Task item :: Please restate the data word for word, leaving out no line.

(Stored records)
=====
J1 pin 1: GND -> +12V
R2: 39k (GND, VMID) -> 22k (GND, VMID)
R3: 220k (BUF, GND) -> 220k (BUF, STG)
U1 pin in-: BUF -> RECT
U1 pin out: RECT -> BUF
=====
Exercise output ::
J1 pin 1: GND -> +12V
R2: 39k (GND, VMID) -> 22k (GND, VMID)
R3: 220k (BUF, GND) -> 220k (BUF, STG)
U1 pin in-: BUF -> RECT
U1 pin out: RECT -> BUF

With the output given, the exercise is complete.